● Your assignment
The entries that follow must be given again exactly, with the pictures excluded.

[Cross-image count comparisons]
------

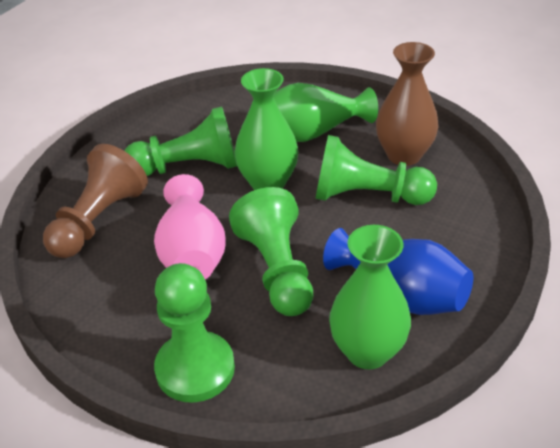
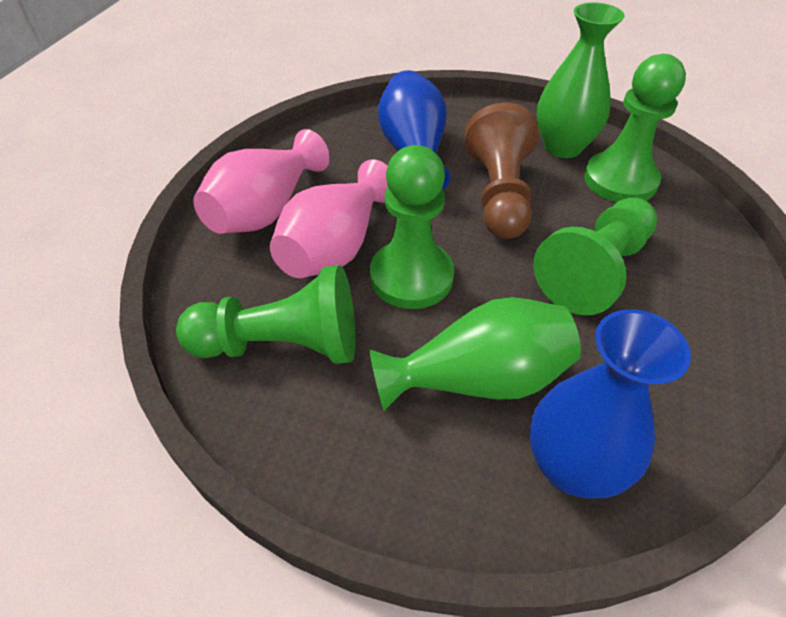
blue vase: 1 -> 2
brown vase: 1 -> 0
green vase: 3 -> 2
pink vase: 1 -> 2

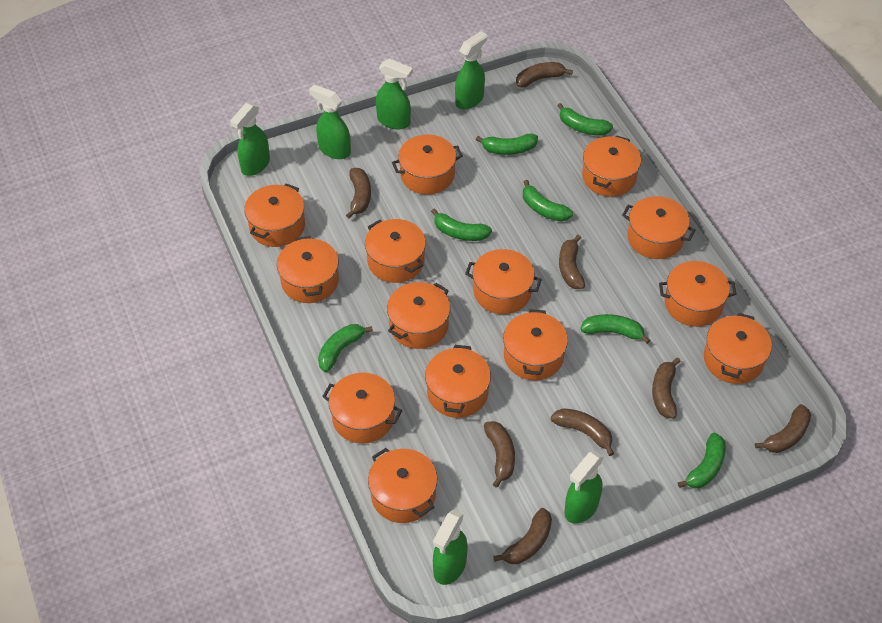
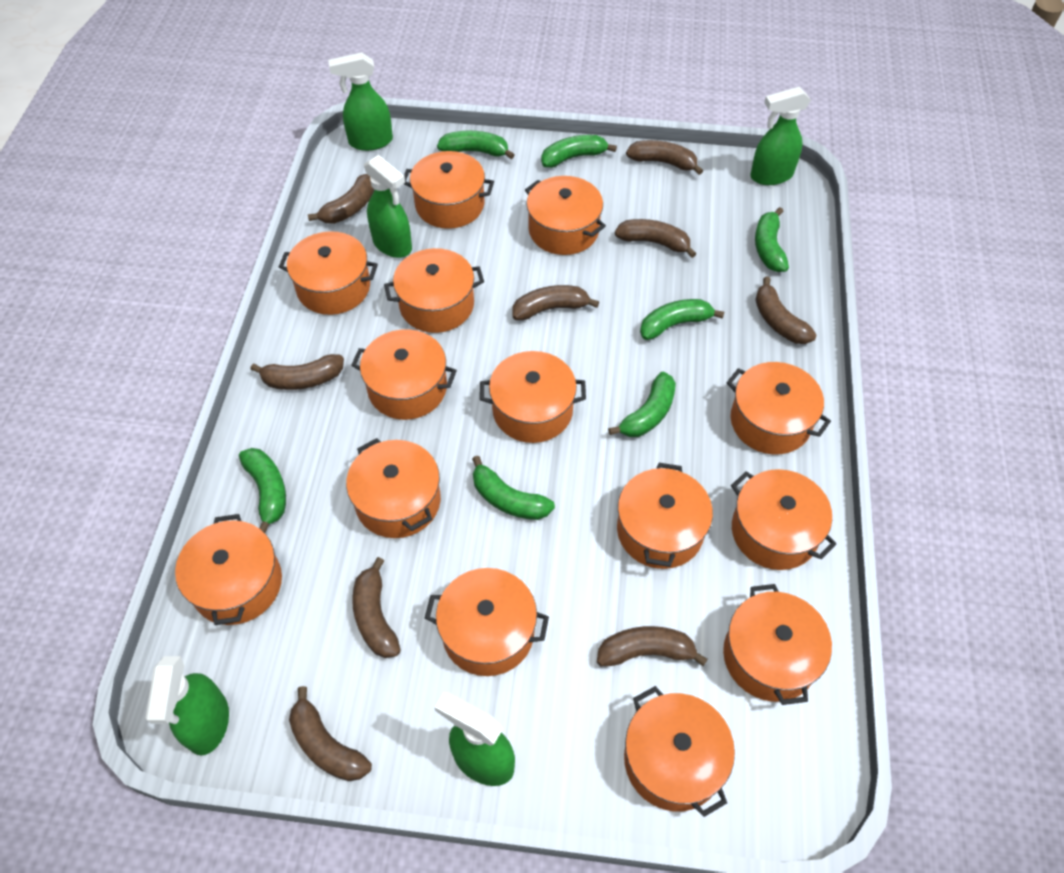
brown banana: 8 -> 9
green spray bottle: 6 -> 5

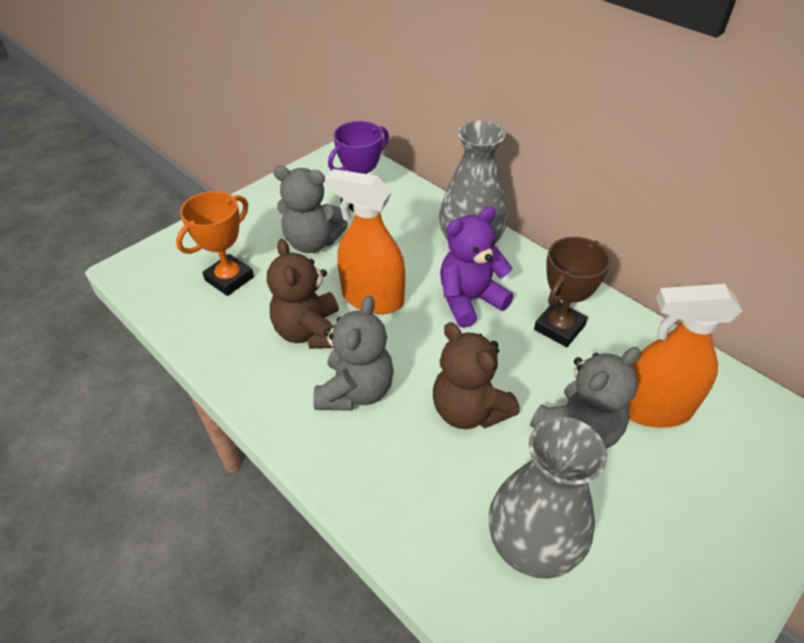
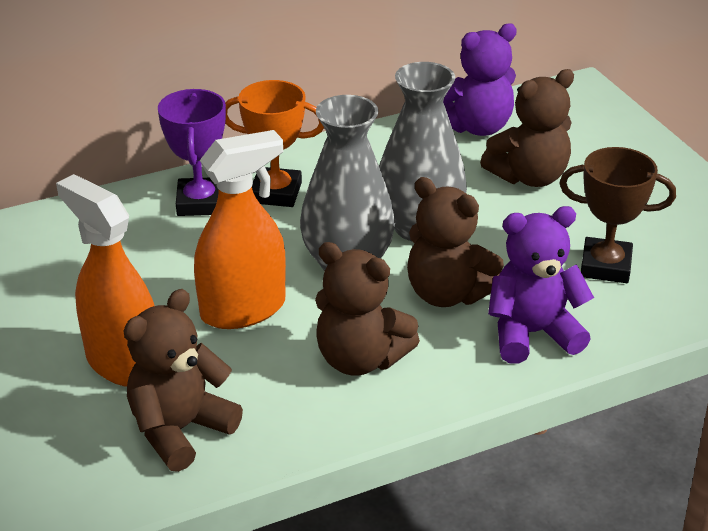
brown teddy bear: 2 -> 4
grey teddy bear: 3 -> 0
purple teddy bear: 1 -> 2

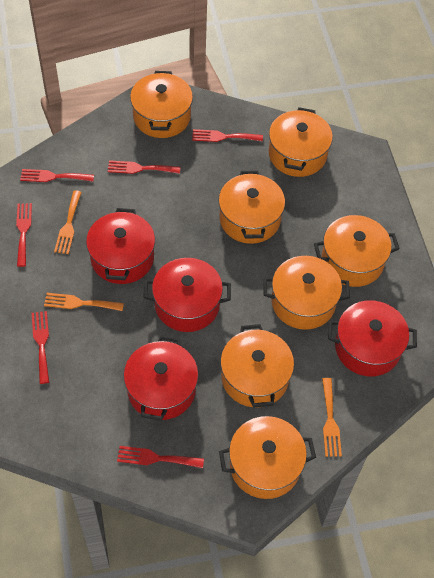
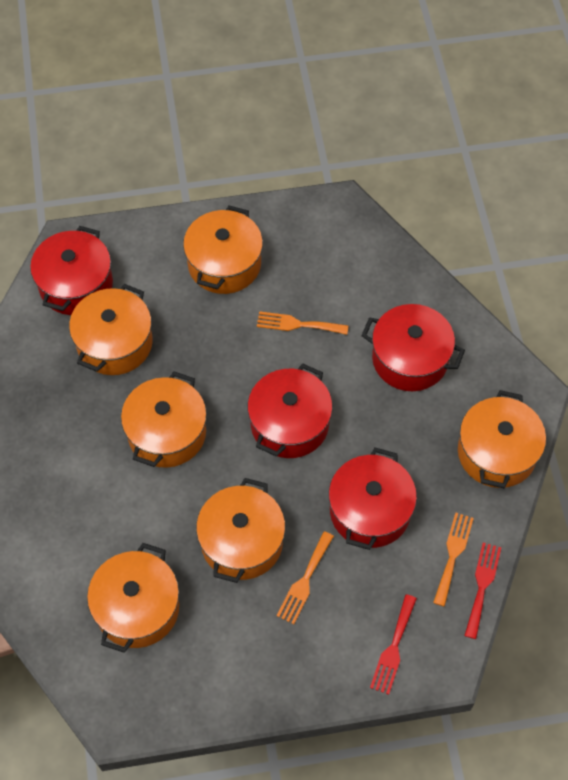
orange pot: 7 -> 6
red fork: 6 -> 2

------

● Written response
blue vase: 1 -> 2
brown vase: 1 -> 0
green vase: 3 -> 2
pink vase: 1 -> 2

brown banana: 8 -> 9
green spray bottle: 6 -> 5

brown teddy bear: 2 -> 4
grey teddy bear: 3 -> 0
purple teddy bear: 1 -> 2

orange pot: 7 -> 6
red fork: 6 -> 2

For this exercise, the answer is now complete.